_PROVIDED MATERIAL_
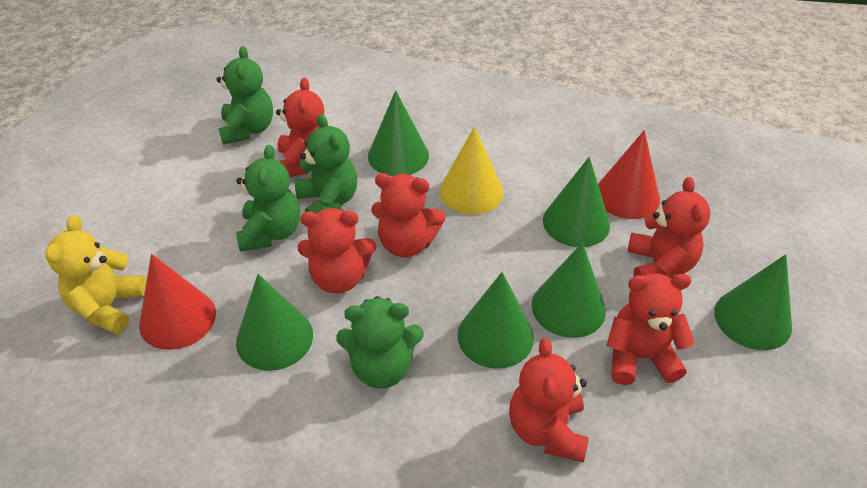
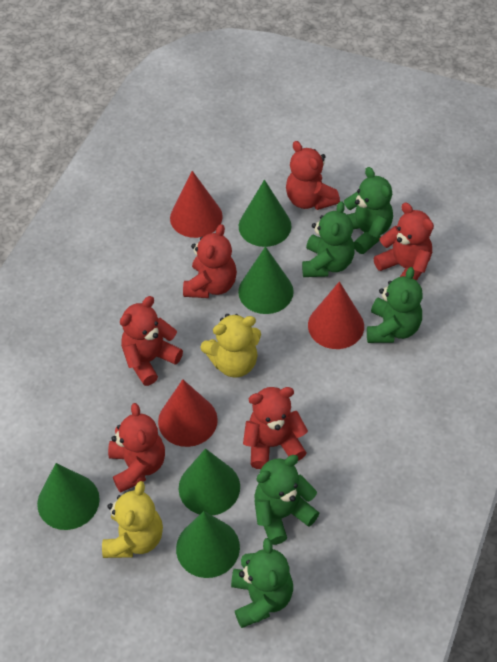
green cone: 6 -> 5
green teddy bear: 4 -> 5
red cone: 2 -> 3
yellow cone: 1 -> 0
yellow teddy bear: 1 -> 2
...
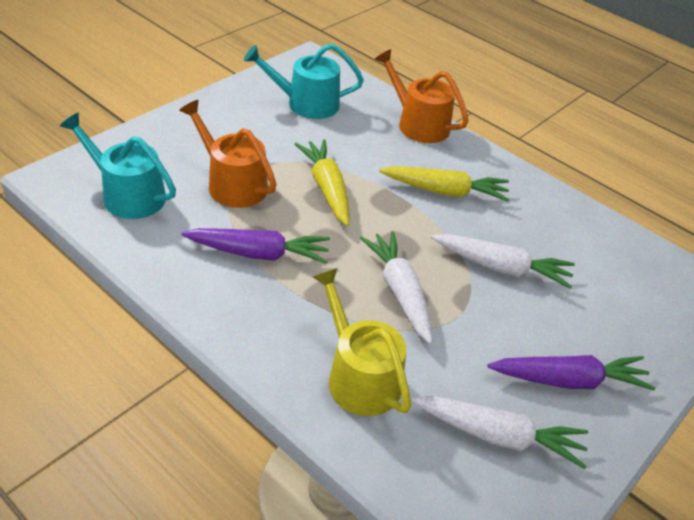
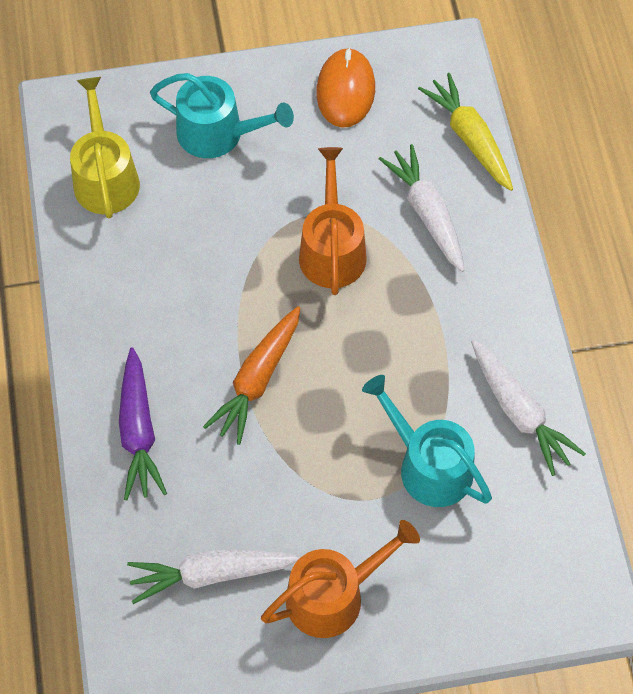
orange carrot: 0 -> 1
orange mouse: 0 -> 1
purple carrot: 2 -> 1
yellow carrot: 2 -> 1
--
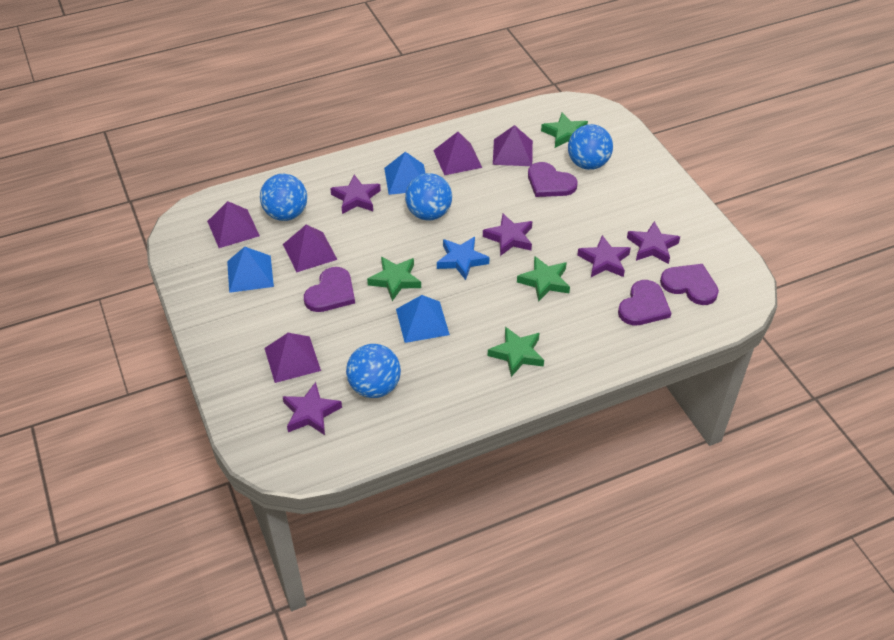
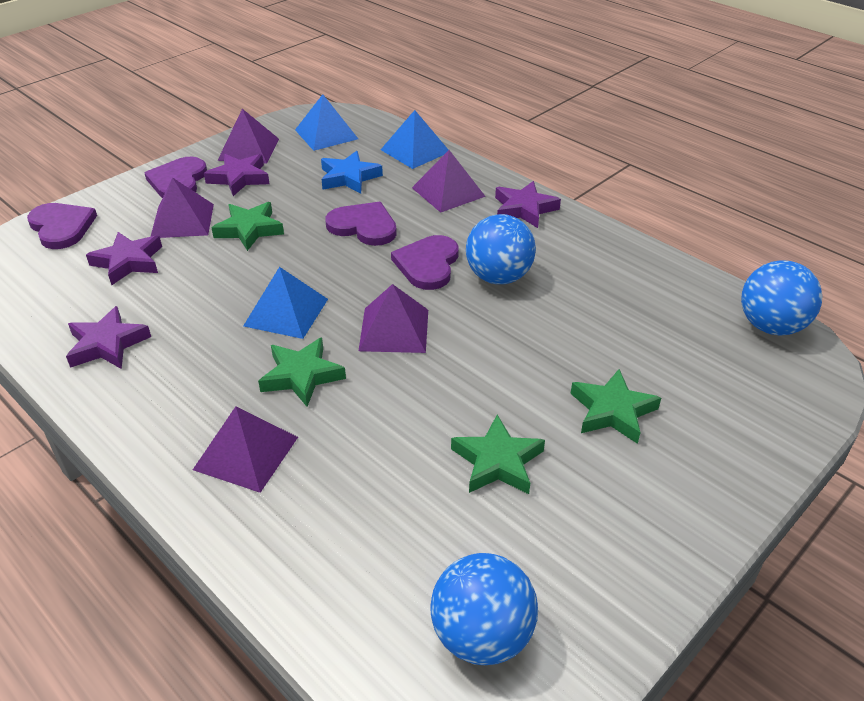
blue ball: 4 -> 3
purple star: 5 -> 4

_EXERCISE OBJECTIVE_
A word-for-word copy of the lines above from the one with "green cone: 6 -> 5" through the one with "yellow teddy bear: 1 -> 2", inclusive, is the only output wanted.

_TASK OUTPUT_
green cone: 6 -> 5
green teddy bear: 4 -> 5
red cone: 2 -> 3
yellow cone: 1 -> 0
yellow teddy bear: 1 -> 2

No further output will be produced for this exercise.